** Data shown follows **

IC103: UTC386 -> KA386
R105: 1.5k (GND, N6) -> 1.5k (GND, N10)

** End of Data shown **
** Data shown follows **

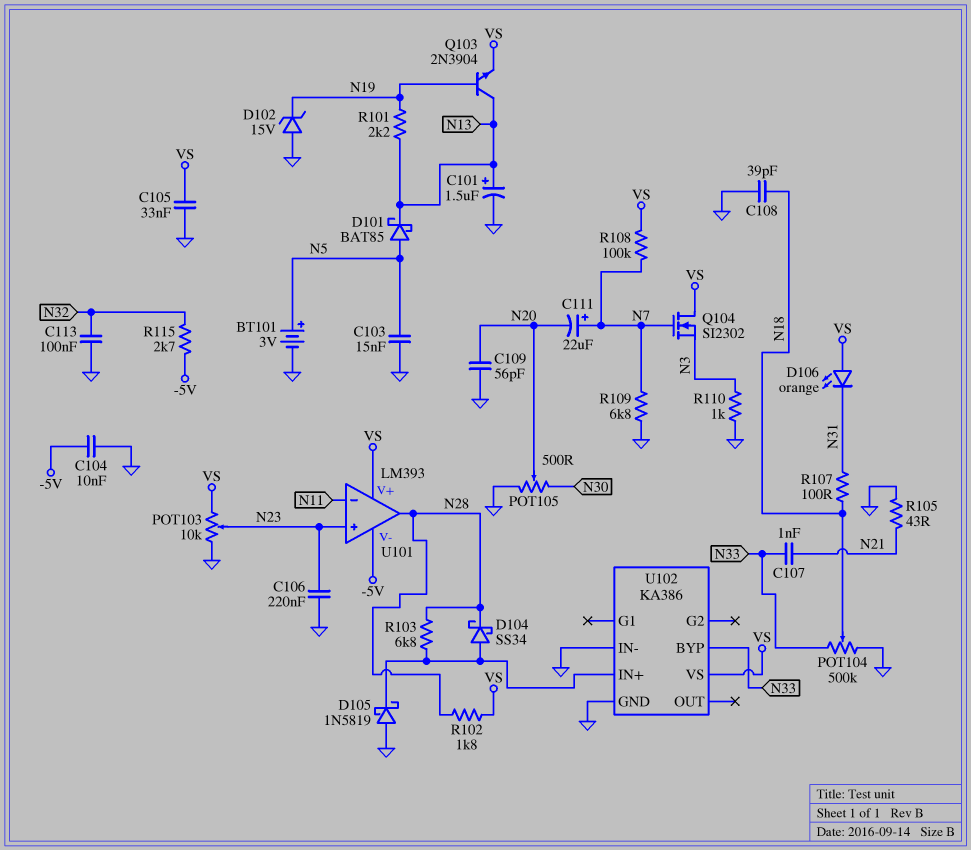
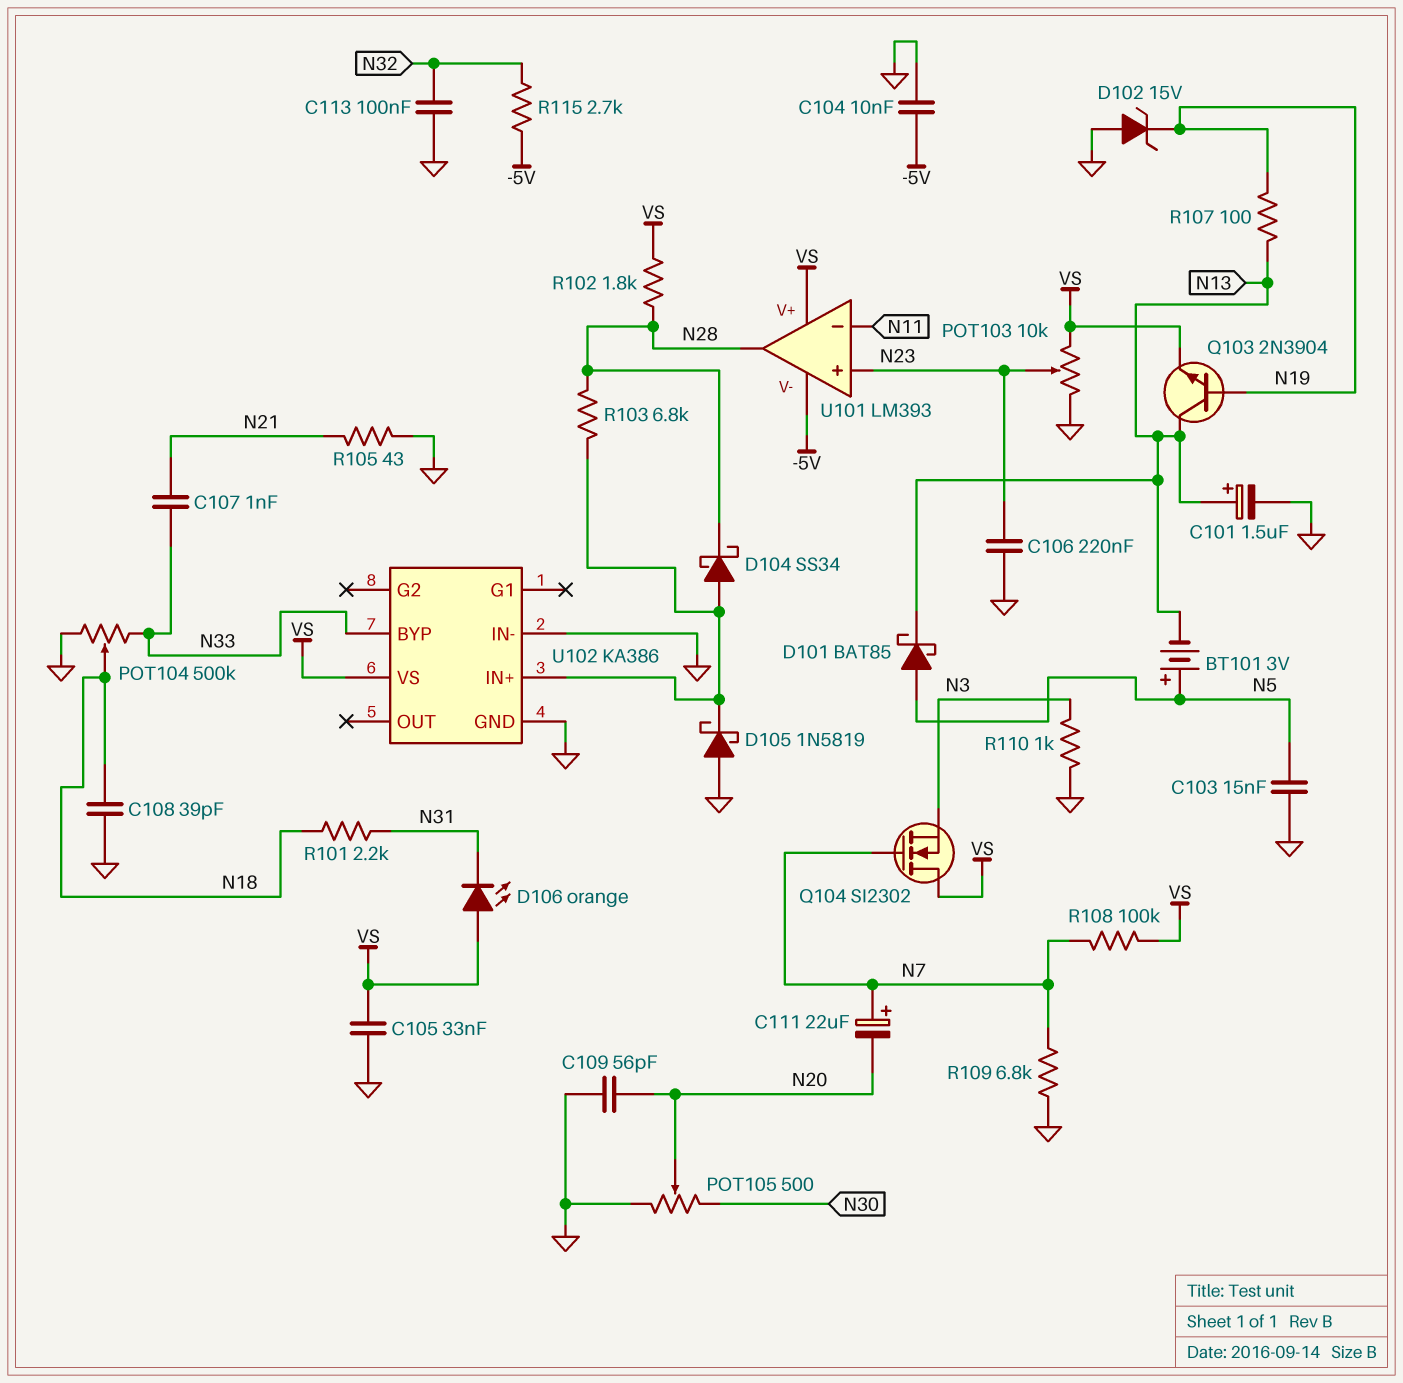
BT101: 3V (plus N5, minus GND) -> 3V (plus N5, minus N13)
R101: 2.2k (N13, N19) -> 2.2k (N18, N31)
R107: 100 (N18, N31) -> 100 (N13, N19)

** End of Data shown **
** Data shown follows **

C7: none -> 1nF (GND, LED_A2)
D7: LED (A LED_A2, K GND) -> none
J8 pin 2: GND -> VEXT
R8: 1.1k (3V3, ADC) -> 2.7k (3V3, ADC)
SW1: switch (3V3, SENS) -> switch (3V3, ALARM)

** End of Data shown **

# About this exercise
Wherever a line in the data above holds the word "none", copy that line.

# Exercise solution
C7: none -> 1nF (GND, LED_A2)
D7: LED (A LED_A2, K GND) -> none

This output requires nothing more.